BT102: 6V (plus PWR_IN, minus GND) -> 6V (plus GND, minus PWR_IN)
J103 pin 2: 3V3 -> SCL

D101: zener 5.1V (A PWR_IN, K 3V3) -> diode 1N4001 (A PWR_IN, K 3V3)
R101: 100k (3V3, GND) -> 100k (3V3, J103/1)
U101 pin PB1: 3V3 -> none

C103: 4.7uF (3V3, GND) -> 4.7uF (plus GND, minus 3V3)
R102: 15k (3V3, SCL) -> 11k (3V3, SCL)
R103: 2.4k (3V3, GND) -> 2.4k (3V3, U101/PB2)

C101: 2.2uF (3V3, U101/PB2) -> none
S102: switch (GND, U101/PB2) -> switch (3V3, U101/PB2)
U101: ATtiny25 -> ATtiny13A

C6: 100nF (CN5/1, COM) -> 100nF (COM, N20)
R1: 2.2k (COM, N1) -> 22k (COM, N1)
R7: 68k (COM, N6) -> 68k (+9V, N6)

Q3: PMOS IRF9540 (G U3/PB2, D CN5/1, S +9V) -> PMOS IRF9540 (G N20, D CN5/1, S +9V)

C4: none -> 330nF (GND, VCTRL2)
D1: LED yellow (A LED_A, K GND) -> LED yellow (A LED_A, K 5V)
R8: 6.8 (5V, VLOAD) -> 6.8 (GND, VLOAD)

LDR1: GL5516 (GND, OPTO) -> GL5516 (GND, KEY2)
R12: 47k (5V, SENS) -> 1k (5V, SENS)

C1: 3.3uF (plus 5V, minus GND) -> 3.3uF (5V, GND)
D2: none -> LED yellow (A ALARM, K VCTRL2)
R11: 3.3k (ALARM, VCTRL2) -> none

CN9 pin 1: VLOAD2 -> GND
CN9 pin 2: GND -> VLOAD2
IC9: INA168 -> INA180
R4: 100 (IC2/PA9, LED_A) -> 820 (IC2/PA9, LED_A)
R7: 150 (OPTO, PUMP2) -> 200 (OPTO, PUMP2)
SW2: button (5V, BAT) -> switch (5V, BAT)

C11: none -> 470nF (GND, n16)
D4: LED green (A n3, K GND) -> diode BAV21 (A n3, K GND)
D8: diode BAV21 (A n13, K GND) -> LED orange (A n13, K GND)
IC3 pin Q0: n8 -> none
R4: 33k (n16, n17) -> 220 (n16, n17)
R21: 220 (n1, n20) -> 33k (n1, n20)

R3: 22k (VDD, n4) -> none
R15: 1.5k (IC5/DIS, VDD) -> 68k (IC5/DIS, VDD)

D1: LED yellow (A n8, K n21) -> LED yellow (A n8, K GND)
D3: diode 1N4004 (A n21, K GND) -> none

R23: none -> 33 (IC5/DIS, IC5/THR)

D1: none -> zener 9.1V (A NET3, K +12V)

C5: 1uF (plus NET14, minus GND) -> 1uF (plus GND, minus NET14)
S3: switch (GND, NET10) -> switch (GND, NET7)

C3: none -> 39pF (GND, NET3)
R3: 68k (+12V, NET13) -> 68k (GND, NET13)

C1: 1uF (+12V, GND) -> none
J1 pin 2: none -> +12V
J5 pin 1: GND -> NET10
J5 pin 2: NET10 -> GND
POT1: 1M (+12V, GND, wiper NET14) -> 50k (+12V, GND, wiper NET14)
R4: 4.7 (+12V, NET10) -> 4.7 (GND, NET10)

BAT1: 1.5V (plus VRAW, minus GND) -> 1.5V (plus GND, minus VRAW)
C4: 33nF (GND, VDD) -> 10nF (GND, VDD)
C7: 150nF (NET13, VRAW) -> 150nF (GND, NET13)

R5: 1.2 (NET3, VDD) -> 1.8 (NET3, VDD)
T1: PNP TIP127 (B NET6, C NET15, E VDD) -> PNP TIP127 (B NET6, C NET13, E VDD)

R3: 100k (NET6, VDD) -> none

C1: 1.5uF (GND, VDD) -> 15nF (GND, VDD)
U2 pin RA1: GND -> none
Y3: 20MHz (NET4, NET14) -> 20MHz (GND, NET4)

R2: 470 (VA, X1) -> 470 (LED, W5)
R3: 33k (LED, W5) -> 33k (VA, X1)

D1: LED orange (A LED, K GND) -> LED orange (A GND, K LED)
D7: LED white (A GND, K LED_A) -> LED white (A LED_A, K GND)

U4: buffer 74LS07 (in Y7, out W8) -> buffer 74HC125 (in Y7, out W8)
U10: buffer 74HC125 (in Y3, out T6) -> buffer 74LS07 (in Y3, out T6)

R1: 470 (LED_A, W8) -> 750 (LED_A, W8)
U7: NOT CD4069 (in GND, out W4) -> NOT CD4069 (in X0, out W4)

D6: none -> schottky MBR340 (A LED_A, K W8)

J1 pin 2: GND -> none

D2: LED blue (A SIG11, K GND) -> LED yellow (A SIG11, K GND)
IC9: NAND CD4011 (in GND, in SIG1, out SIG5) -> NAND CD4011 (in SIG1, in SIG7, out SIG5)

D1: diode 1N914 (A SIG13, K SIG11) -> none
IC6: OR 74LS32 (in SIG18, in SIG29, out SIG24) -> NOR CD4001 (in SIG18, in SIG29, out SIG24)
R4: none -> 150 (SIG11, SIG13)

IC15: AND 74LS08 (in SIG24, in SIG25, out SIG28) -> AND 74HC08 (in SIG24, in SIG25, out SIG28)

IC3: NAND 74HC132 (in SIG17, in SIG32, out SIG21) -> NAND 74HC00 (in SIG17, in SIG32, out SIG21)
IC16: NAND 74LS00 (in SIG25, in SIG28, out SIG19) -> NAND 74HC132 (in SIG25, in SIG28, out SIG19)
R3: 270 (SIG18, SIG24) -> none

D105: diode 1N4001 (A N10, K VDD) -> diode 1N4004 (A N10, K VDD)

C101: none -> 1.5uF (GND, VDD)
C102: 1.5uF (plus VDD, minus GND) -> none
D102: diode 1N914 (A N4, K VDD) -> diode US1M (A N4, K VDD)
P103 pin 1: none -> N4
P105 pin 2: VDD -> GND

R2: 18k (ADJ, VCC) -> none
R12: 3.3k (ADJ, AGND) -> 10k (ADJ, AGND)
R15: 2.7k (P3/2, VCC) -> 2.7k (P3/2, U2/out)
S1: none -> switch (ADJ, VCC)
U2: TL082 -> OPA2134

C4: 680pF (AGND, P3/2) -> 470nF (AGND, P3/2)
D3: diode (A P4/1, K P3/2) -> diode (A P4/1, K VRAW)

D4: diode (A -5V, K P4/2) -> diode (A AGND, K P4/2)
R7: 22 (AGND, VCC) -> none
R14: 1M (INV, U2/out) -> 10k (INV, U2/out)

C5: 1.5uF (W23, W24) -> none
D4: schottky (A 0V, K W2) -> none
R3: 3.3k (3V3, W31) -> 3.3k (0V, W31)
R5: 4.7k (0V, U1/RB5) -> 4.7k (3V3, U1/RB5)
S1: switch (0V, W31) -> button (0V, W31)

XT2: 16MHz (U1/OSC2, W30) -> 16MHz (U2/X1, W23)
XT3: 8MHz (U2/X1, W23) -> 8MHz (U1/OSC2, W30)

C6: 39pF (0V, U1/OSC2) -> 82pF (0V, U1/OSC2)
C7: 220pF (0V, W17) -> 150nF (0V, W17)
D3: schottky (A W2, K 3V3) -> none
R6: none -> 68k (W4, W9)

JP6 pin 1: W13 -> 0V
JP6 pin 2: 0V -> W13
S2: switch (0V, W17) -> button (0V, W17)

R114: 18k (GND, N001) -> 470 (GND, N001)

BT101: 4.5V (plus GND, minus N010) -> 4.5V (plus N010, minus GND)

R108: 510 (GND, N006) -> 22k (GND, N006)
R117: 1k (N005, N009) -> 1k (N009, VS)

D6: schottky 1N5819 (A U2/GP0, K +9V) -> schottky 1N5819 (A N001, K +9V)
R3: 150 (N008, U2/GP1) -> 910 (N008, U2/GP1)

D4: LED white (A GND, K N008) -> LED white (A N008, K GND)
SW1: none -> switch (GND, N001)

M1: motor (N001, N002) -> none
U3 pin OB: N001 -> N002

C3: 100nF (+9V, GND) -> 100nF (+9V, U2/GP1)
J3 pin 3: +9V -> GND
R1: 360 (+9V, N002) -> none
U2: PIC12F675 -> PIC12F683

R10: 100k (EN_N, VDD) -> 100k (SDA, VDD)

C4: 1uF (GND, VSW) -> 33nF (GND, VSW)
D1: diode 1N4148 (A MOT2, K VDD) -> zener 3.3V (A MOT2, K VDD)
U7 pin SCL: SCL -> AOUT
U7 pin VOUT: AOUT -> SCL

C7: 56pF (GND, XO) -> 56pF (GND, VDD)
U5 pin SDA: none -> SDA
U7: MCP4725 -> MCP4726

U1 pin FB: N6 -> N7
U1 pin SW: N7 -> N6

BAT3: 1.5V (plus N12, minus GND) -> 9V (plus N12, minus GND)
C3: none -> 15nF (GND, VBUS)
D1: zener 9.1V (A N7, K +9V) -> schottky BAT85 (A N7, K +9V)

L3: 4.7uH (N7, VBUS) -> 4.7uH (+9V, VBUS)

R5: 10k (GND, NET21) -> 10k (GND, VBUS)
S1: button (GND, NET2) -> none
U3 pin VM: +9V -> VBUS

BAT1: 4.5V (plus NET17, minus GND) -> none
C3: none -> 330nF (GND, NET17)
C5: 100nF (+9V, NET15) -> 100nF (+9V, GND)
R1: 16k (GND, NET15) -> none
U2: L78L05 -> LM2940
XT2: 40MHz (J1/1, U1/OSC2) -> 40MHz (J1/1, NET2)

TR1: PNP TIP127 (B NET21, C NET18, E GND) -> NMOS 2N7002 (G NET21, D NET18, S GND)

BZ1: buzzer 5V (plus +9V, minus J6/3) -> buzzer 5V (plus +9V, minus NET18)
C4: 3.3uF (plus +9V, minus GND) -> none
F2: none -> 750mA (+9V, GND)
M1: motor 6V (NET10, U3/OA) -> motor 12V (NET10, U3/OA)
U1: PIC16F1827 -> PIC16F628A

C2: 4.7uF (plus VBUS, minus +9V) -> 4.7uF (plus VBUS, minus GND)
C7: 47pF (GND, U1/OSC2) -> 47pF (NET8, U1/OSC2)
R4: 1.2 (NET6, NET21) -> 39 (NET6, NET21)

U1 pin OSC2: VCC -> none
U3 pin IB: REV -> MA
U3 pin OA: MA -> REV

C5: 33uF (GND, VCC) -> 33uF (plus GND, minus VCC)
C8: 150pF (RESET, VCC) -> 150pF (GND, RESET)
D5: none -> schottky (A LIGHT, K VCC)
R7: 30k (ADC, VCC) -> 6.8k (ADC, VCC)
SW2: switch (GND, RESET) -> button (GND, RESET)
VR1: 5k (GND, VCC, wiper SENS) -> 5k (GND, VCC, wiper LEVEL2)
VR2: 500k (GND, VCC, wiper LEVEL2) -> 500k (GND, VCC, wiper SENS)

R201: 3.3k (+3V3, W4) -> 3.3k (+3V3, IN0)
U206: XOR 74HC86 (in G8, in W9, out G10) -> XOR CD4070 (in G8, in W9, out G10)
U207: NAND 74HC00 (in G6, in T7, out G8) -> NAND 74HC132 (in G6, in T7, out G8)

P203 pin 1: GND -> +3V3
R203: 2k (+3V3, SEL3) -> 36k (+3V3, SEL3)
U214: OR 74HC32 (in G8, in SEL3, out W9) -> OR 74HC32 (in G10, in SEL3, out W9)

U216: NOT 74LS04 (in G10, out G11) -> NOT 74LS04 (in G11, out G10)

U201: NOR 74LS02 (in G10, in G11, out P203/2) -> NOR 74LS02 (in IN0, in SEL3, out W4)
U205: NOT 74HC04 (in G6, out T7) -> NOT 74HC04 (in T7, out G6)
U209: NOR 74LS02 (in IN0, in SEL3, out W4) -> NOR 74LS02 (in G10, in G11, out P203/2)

==*==

What to produce:
Every line from the start of the listing through the line with "IC3 pin Q0: n8 -> none" should be reproduced exactly, and no other line.

Exercise solution:
BT102: 6V (plus PWR_IN, minus GND) -> 6V (plus GND, minus PWR_IN)
J103 pin 2: 3V3 -> SCL

D101: zener 5.1V (A PWR_IN, K 3V3) -> diode 1N4001 (A PWR_IN, K 3V3)
R101: 100k (3V3, GND) -> 100k (3V3, J103/1)
U101 pin PB1: 3V3 -> none

C103: 4.7uF (3V3, GND) -> 4.7uF (plus GND, minus 3V3)
R102: 15k (3V3, SCL) -> 11k (3V3, SCL)
R103: 2.4k (3V3, GND) -> 2.4k (3V3, U101/PB2)

C101: 2.2uF (3V3, U101/PB2) -> none
S102: switch (GND, U101/PB2) -> switch (3V3, U101/PB2)
U101: ATtiny25 -> ATtiny13A

C6: 100nF (CN5/1, COM) -> 100nF (COM, N20)
R1: 2.2k (COM, N1) -> 22k (COM, N1)
R7: 68k (COM, N6) -> 68k (+9V, N6)

Q3: PMOS IRF9540 (G U3/PB2, D CN5/1, S +9V) -> PMOS IRF9540 (G N20, D CN5/1, S +9V)

C4: none -> 330nF (GND, VCTRL2)
D1: LED yellow (A LED_A, K GND) -> LED yellow (A LED_A, K 5V)
R8: 6.8 (5V, VLOAD) -> 6.8 (GND, VLOAD)

LDR1: GL5516 (GND, OPTO) -> GL5516 (GND, KEY2)
R12: 47k (5V, SENS) -> 1k (5V, SENS)

C1: 3.3uF (plus 5V, minus GND) -> 3.3uF (5V, GND)
D2: none -> LED yellow (A ALARM, K VCTRL2)
R11: 3.3k (ALARM, VCTRL2) -> none

CN9 pin 1: VLOAD2 -> GND
CN9 pin 2: GND -> VLOAD2
IC9: INA168 -> INA180
R4: 100 (IC2/PA9, LED_A) -> 820 (IC2/PA9, LED_A)
R7: 150 (OPTO, PUMP2) -> 200 (OPTO, PUMP2)
SW2: button (5V, BAT) -> switch (5V, BAT)

C11: none -> 470nF (GND, n16)
D4: LED green (A n3, K GND) -> diode BAV21 (A n3, K GND)
D8: diode BAV21 (A n13, K GND) -> LED orange (A n13, K GND)
IC3 pin Q0: n8 -> none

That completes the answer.